▸ **WHAT TO WORK ON**: Copy the data that appears below exactly. Drop the pictures.

START DATASET

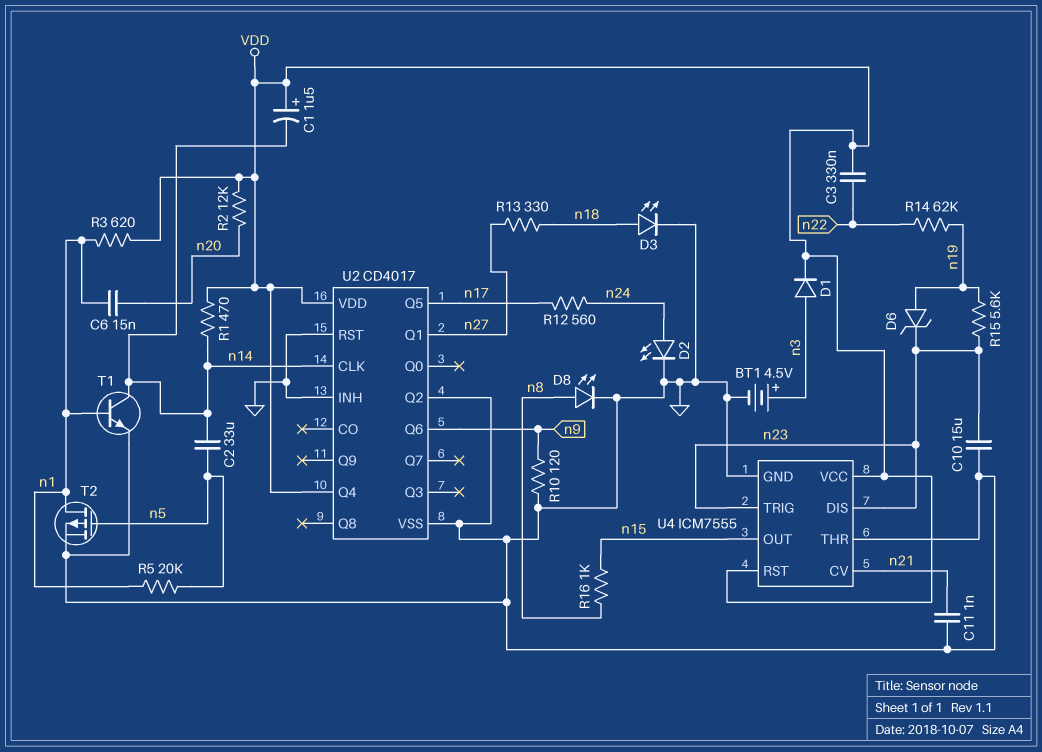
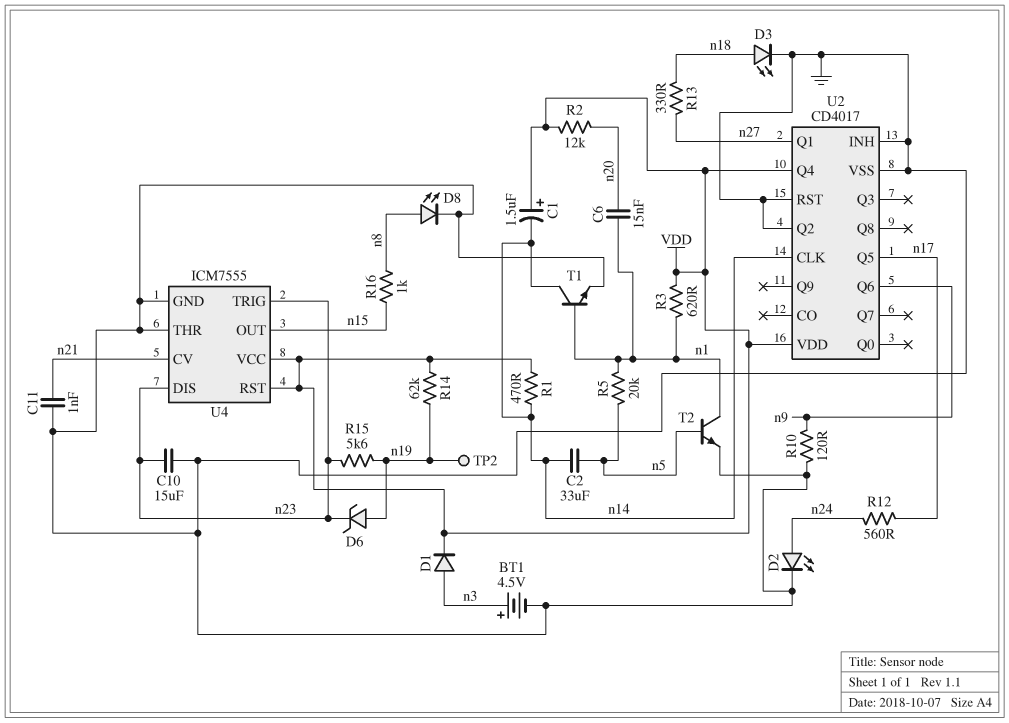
C3: 330nF (VDD, n22) -> none
R14: 62k (n19, n22) -> 62k (VDD, n19)
T2: PMOS (G n5, D n1, S GND) -> NPN (B n5, C n1, E GND)
TP2: none -> test point (n19)

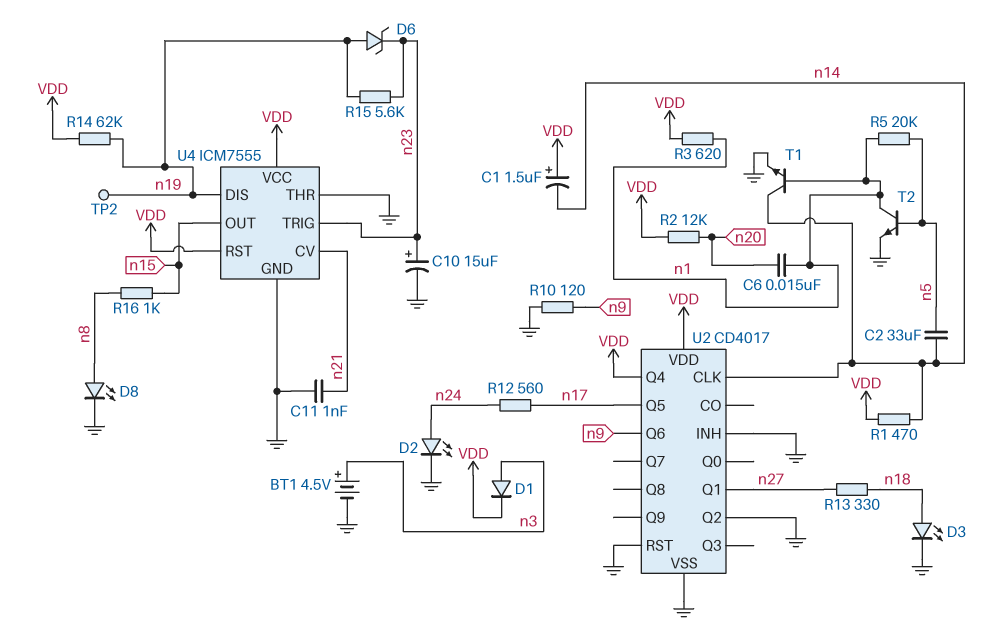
C10: 15uF (GND, n23) -> 15uF (plus n23, minus GND)
U4 pin DIS: n23 -> n19

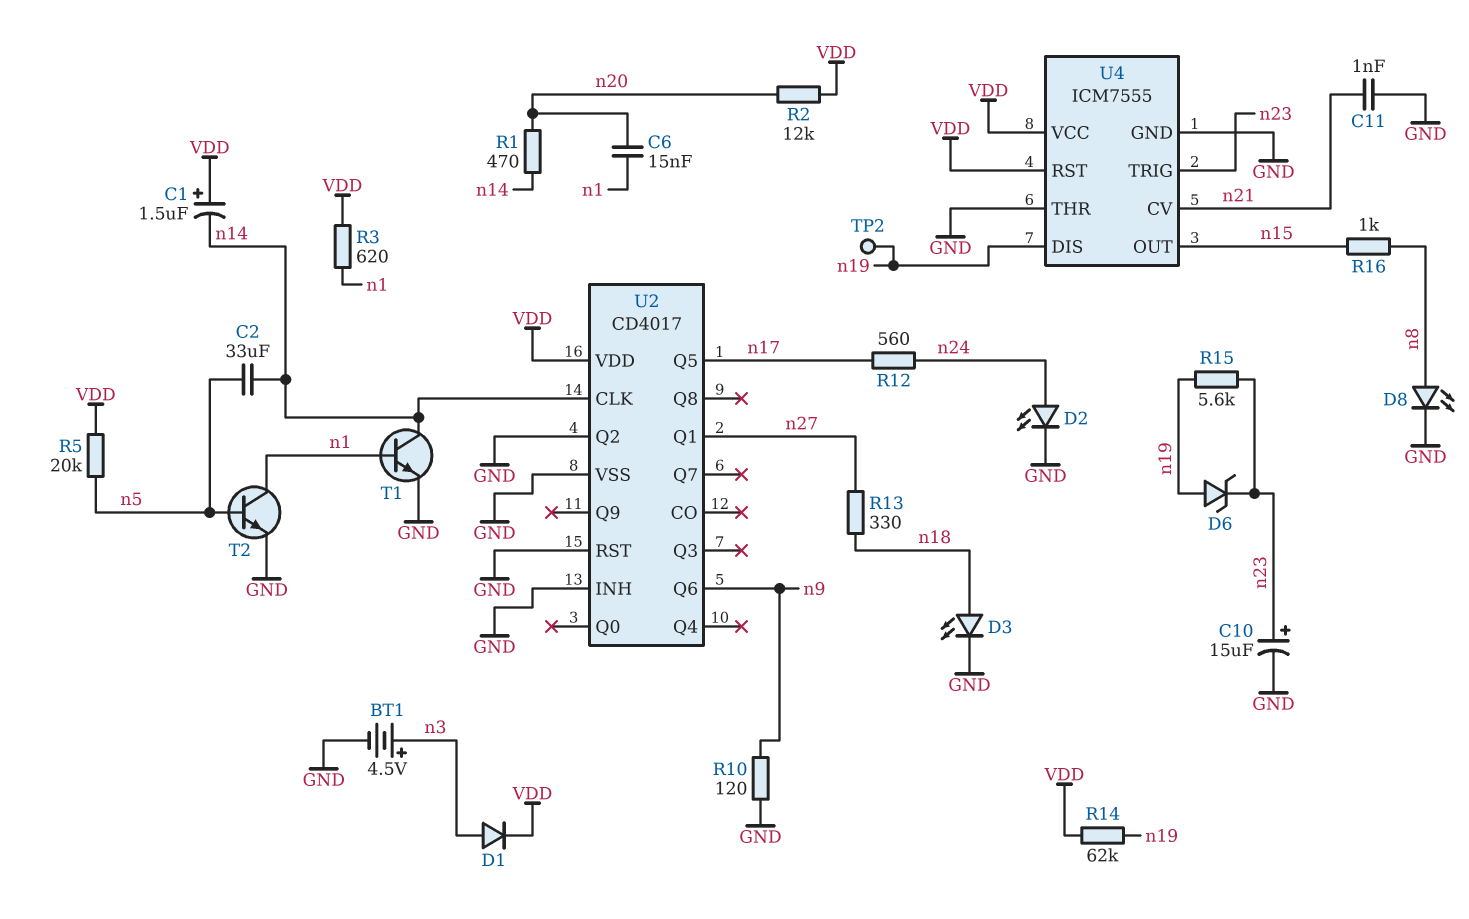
R1: 470 (VDD, n14) -> 470 (n14, n20)
R5: 20k (n1, n5) -> 20k (VDD, n5)
U2 pin Q4: VDD -> none

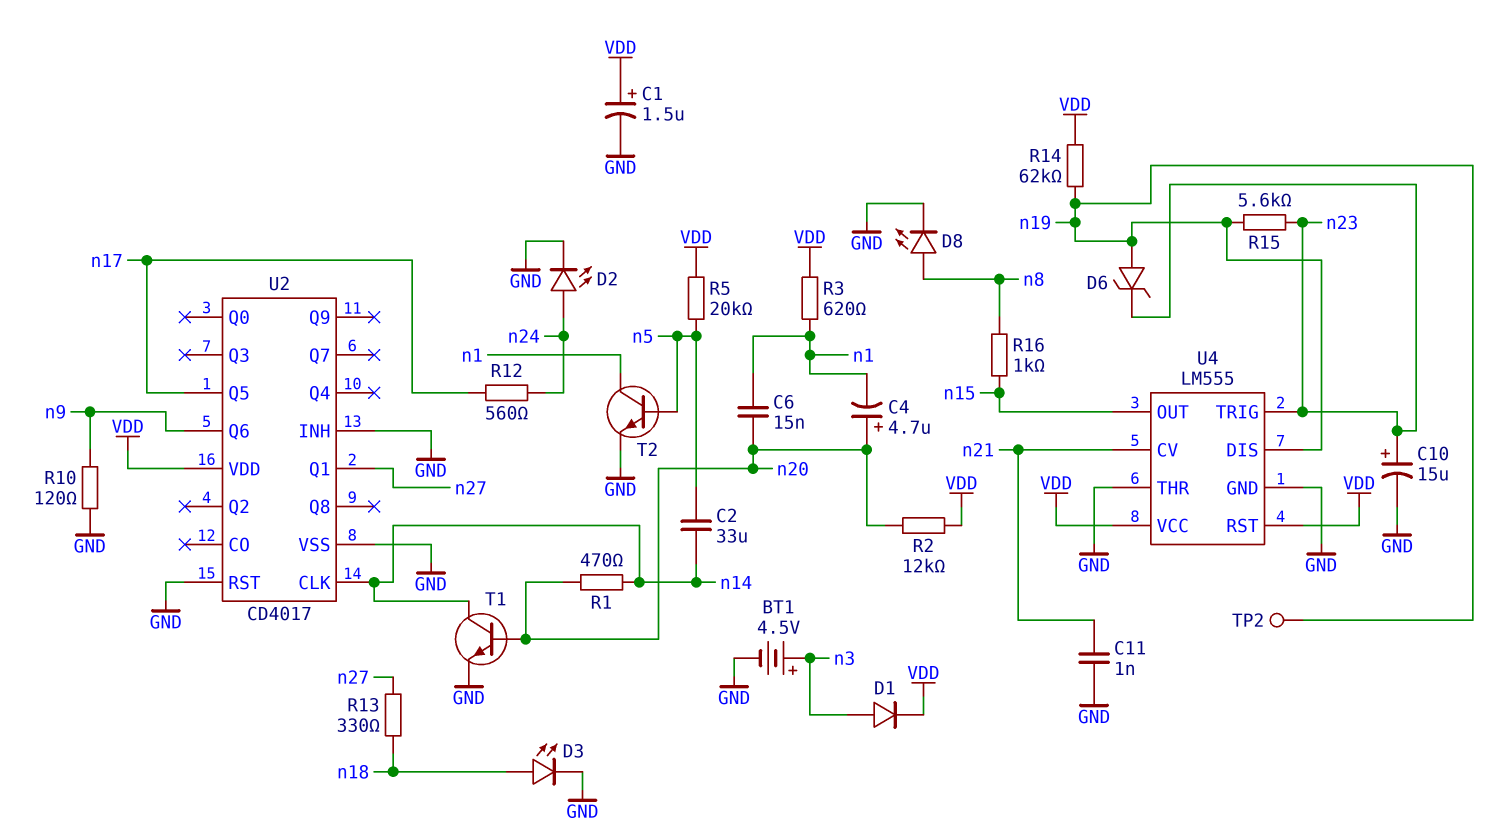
C1: 1.5uF (plus VDD, minus n14) -> 1.5uF (plus VDD, minus GND)
C4: none -> 4.7uF (plus n20, minus n1)
T1: NPN (B n1, C n14, E GND) -> NPN (B n20, C n14, E GND)
U2 pin Q2: GND -> none
U4: ICM7555 -> LM555

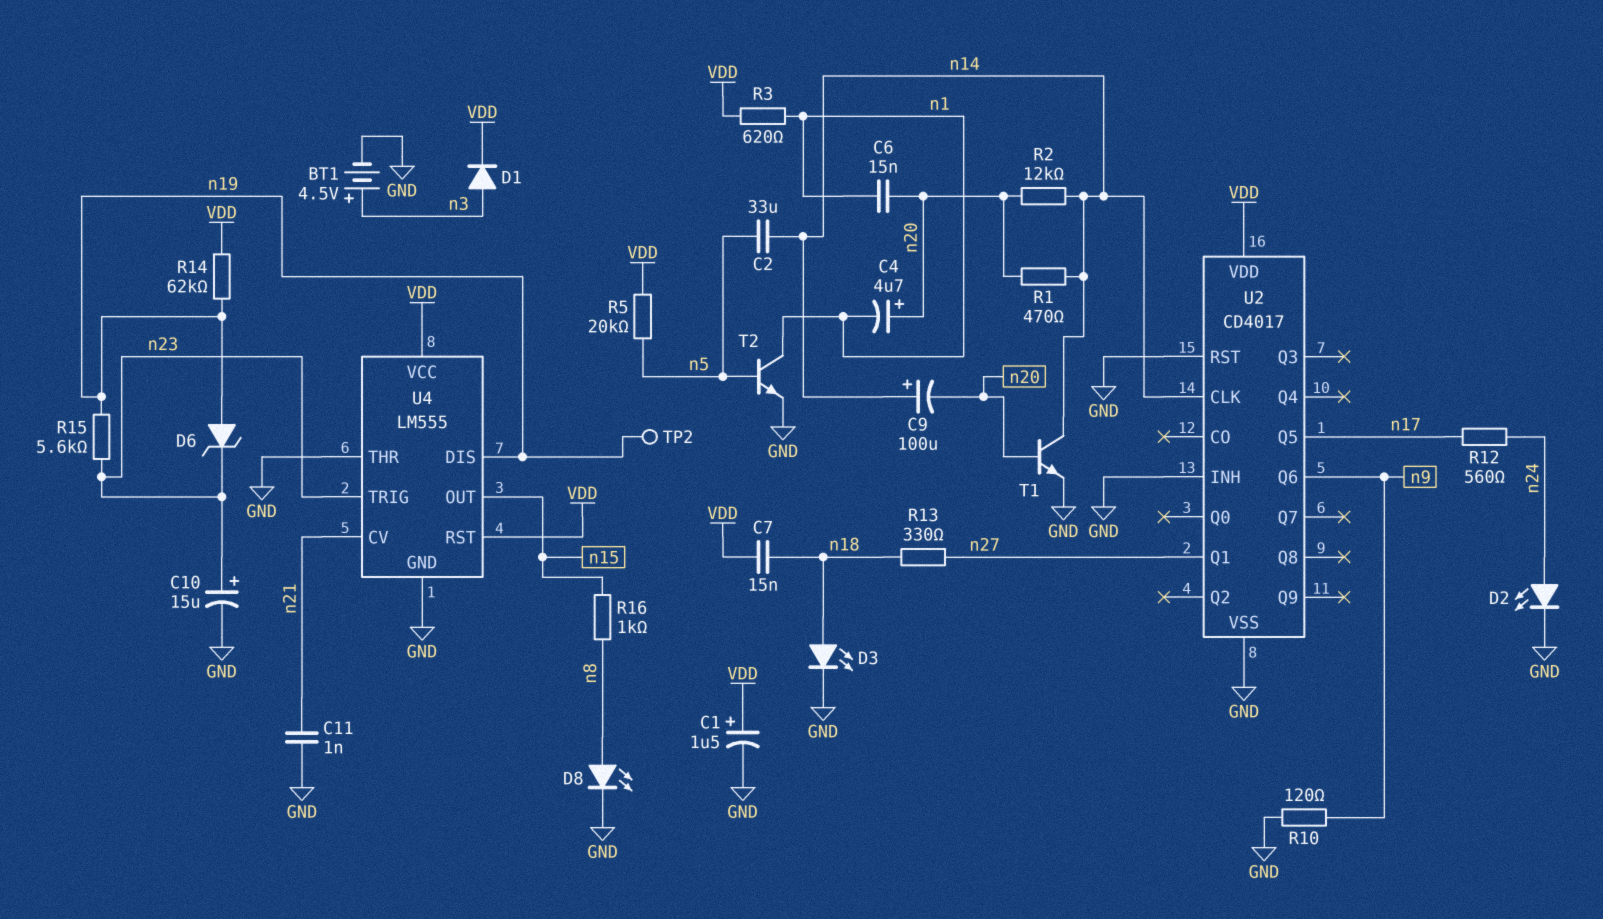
C7: none -> 15nF (VDD, n18)
C9: none -> 100uF (plus n14, minus n20)
R2: 12k (VDD, n20) -> 12k (n14, n20)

END DATASET

▸ **YOUR SOLUTION**:
C3: 330nF (VDD, n22) -> none
R14: 62k (n19, n22) -> 62k (VDD, n19)
T2: PMOS (G n5, D n1, S GND) -> NPN (B n5, C n1, E GND)
TP2: none -> test point (n19)

C10: 15uF (GND, n23) -> 15uF (plus n23, minus GND)
U4 pin DIS: n23 -> n19

R1: 470 (VDD, n14) -> 470 (n14, n20)
R5: 20k (n1, n5) -> 20k (VDD, n5)
U2 pin Q4: VDD -> none

C1: 1.5uF (plus VDD, minus n14) -> 1.5uF (plus VDD, minus GND)
C4: none -> 4.7uF (plus n20, minus n1)
T1: NPN (B n1, C n14, E GND) -> NPN (B n20, C n14, E GND)
U2 pin Q2: GND -> none
U4: ICM7555 -> LM555

C7: none -> 15nF (VDD, n18)
C9: none -> 100uF (plus n14, minus n20)
R2: 12k (VDD, n20) -> 12k (n14, n20)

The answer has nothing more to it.